● **Task**: Reproduce, with no alteration, the span of lines that begins at the line containing "pink brick G3:H3" and ends at the last line of the records, both ends included, and nothing else.

[Scene change data]
※

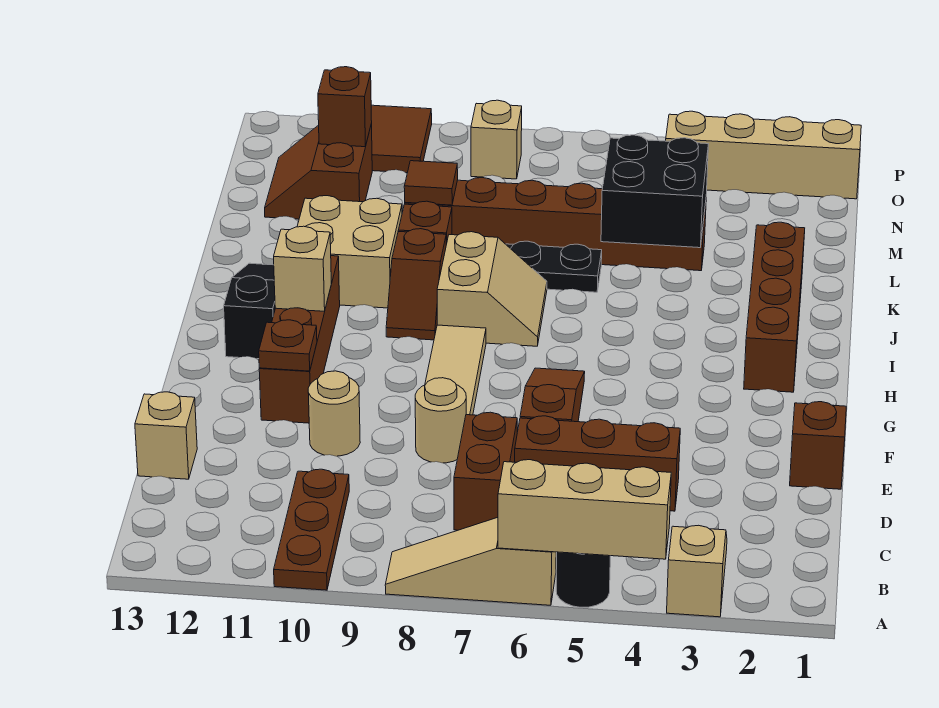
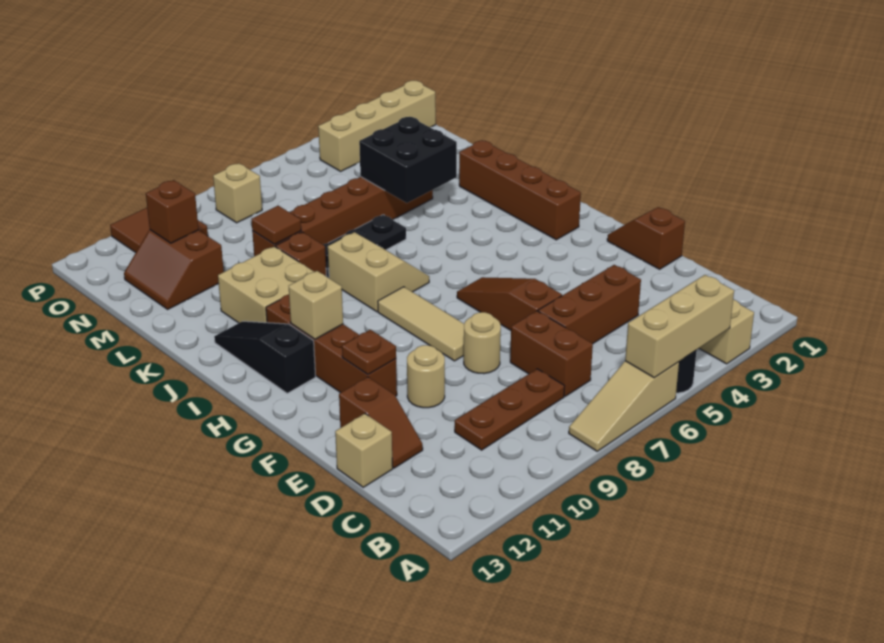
brown plate A10:C10 level 1 -> brown plate C8:C10 level 1
brown slope I9:J9 level 1 top J -> brown slope D12:E12 level 1 top E

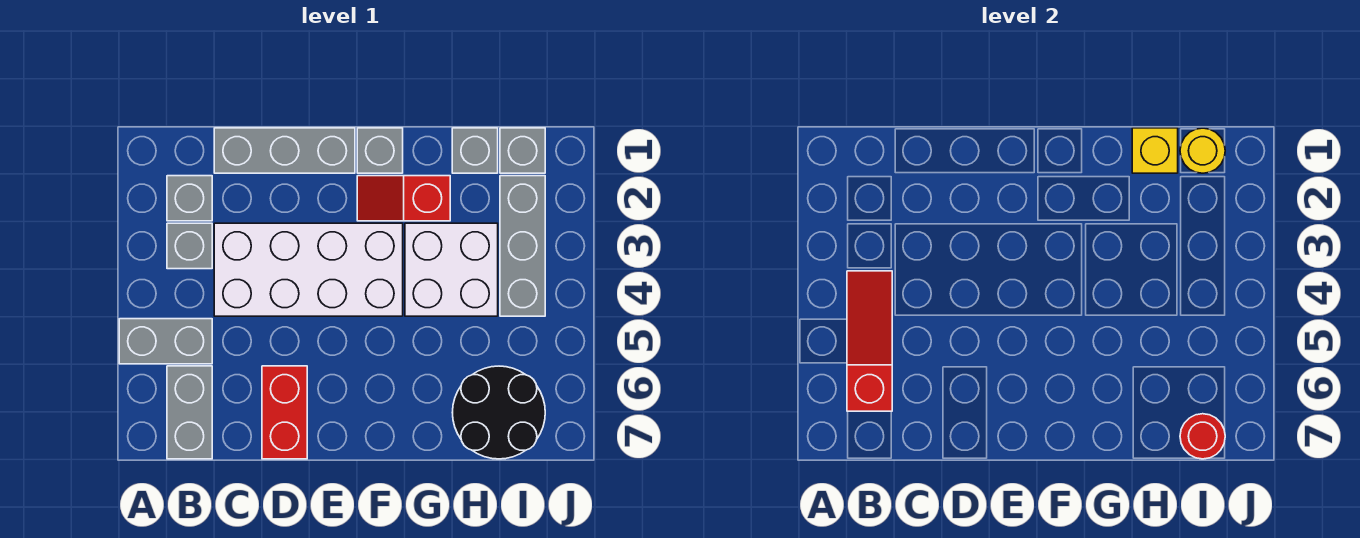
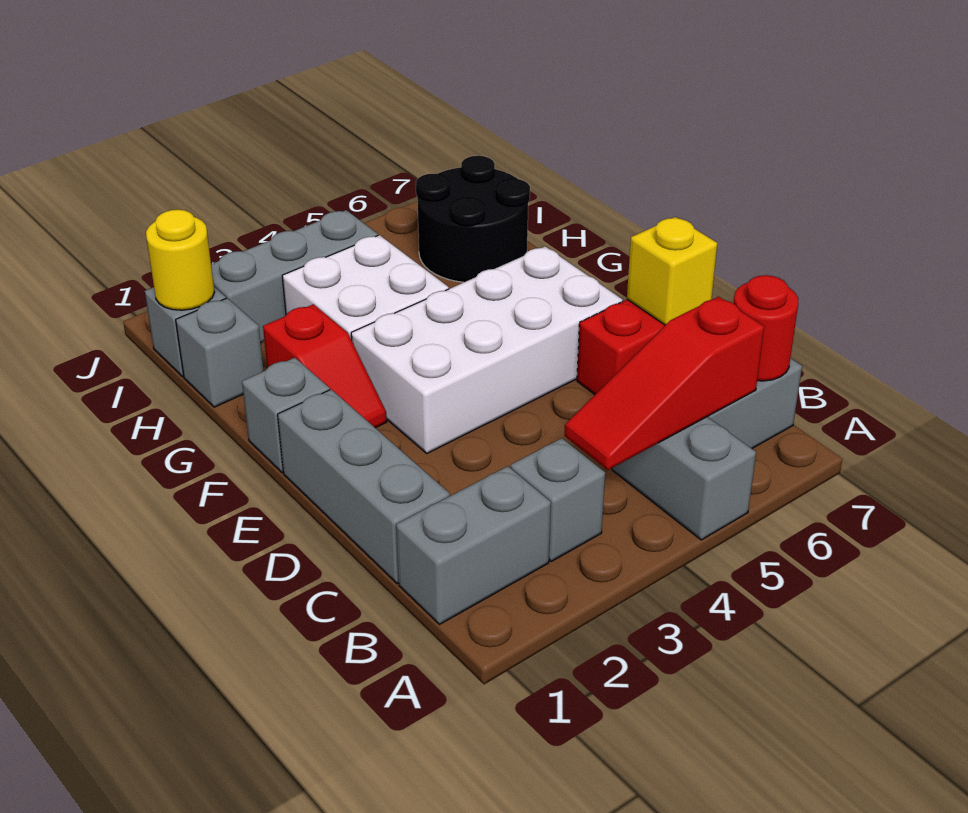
grey brick B2 level 1 -> grey brick B1:B2 level 1
white brick C3:F4 level 1 -> white brick E3:F6 level 1
yellow brick H1 level 2 -> yellow brick D7 level 2
red round brick I7 level 2 -> red round brick B7 level 2

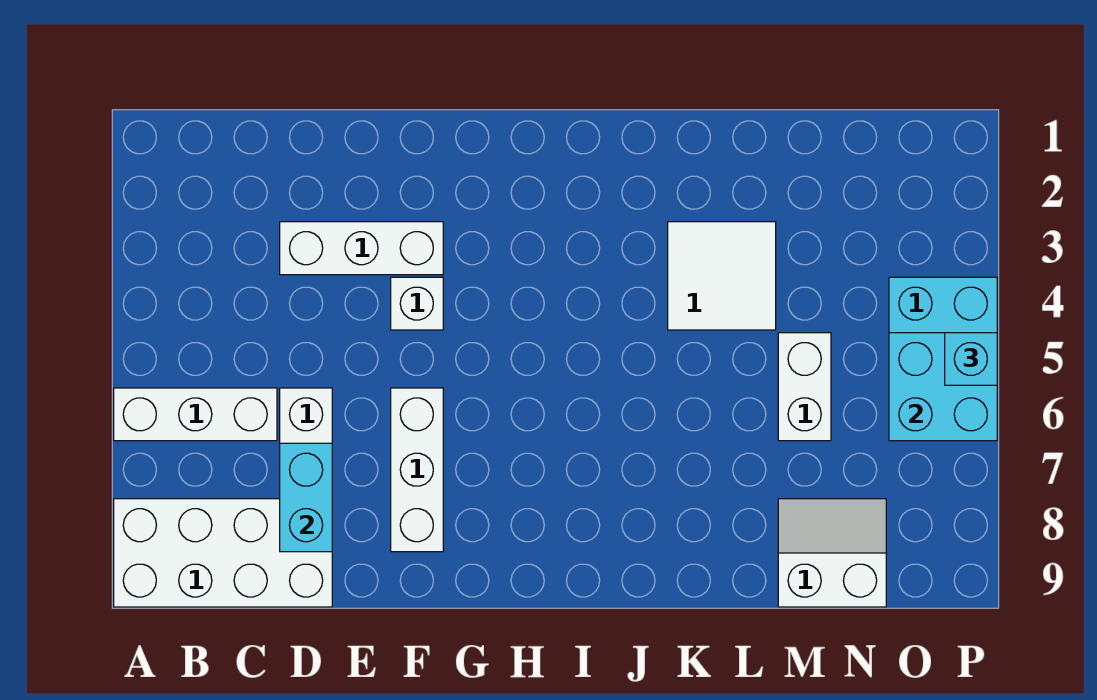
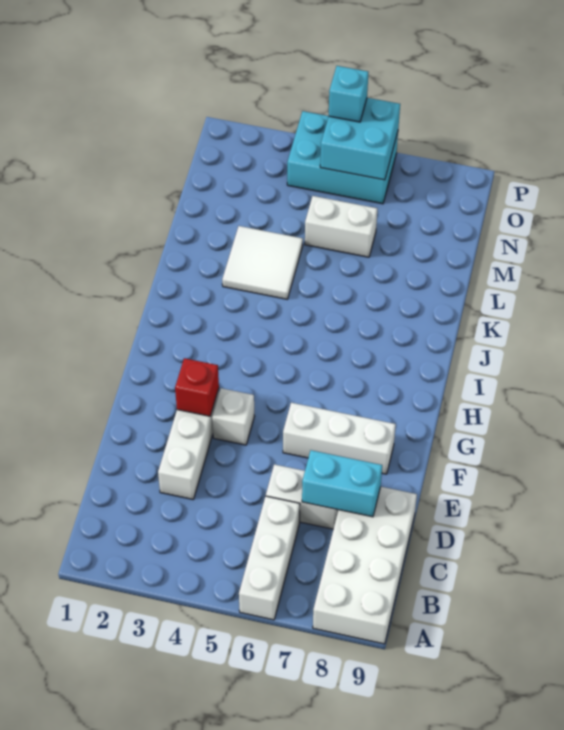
none -> red brick F3 level 2
white slope M8:N9 level 1 top 9 -> none

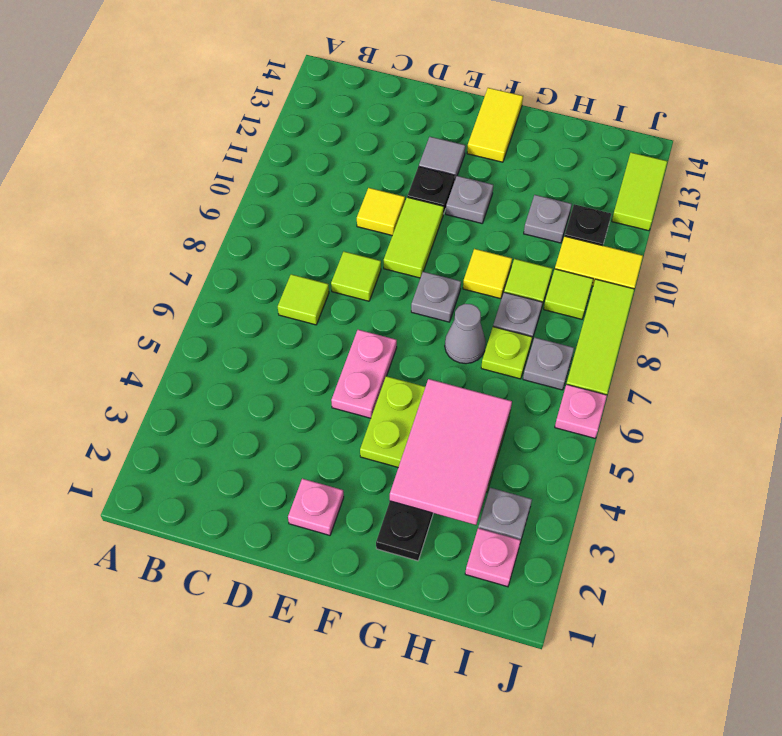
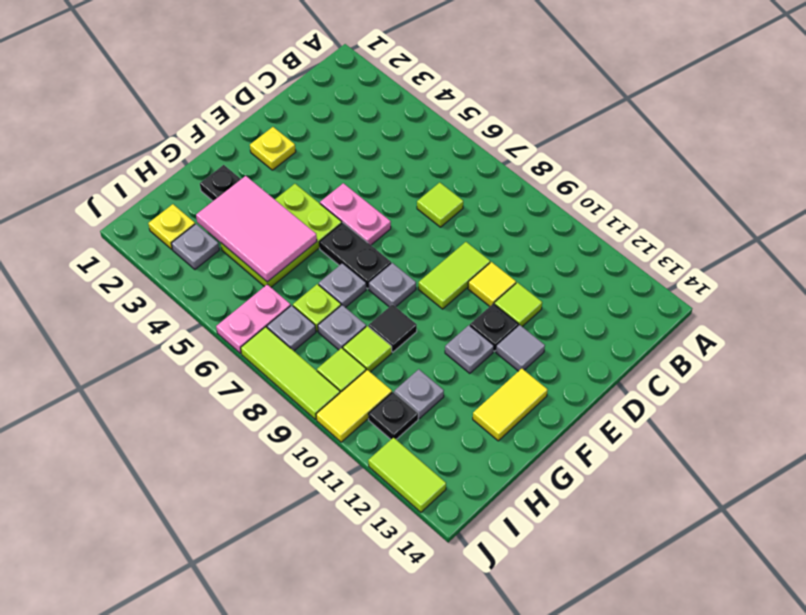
lime tile D8 level 1 -> lime tile D11 level 1
pink plate E2 level 1 -> yellow plate E2 level 1
lime tile E9:E10 level 1 -> lime tile D9:E9 level 1
none -> black plate F6:F7 level 1
yellow tile F13:F14 level 1 -> yellow tile F13:G13 level 1
grey cone G7 level 1 -> grey plate G7 level 1
yellow tile G9 level 1 -> black tile G9 level 1
pink plate I2 level 1 -> yellow plate I2 level 1
pink plate J6 level 1 -> pink plate I6:J6 level 1

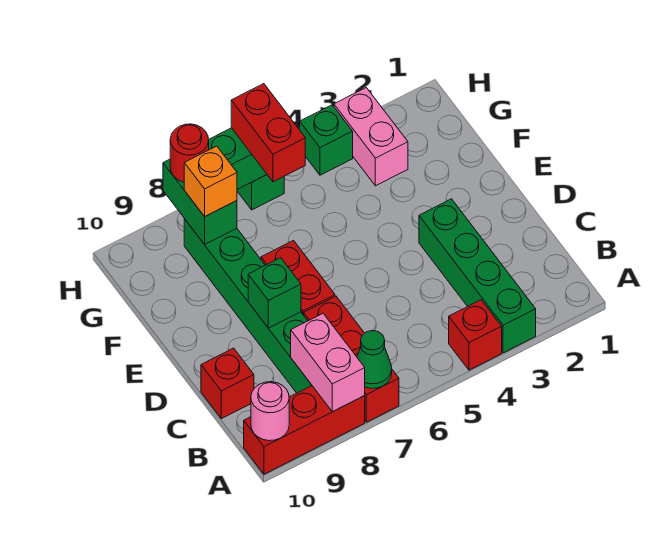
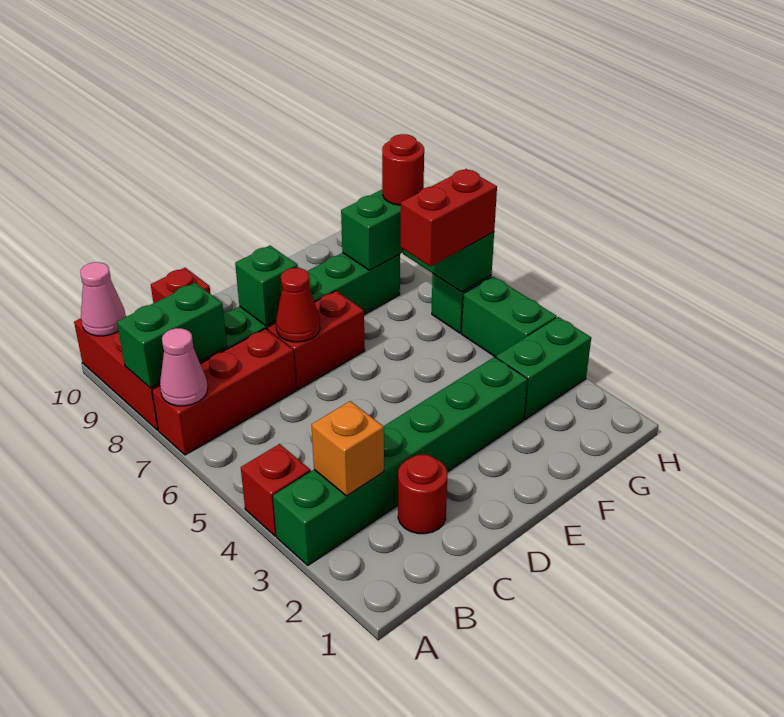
green brick A3:D3 level 1 -> green brick A3:F3 level 1
green cone A7 level 2 -> pink cone A7 level 2
pink brick A8:B8 level 2 -> green brick A8:B8 level 2
pink round brick A10 level 2 -> pink cone A10 level 2
none -> red round brick C2 level 1
none -> red cone D7 level 2
pink brick G3:H3 level 1 -> green brick G3:H3 level 1
orange brick G8 level 3 -> orange brick B3 level 2
green brick H4 level 1 -> green brick H4:H5 level 1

※

● **Solution to the exercise**:
pink brick G3:H3 level 1 -> green brick G3:H3 level 1
orange brick G8 level 3 -> orange brick B3 level 2
green brick H4 level 1 -> green brick H4:H5 level 1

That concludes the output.